## Work task
Verbatim output of the full listing is required.

*** Exercise material ***

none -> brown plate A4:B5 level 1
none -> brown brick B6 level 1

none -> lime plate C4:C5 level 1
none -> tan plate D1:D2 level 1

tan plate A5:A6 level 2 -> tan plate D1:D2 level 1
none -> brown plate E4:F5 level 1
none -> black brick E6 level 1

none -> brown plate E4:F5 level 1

*** End of Exercise material ***

## Result for this task
none -> brown plate A4:B5 level 1
none -> brown brick B6 level 1

none -> lime plate C4:C5 level 1
none -> tan plate D1:D2 level 1

tan plate A5:A6 level 2 -> tan plate D1:D2 level 1
none -> brown plate E4:F5 level 1
none -> black brick E6 level 1

none -> brown plate E4:F5 level 1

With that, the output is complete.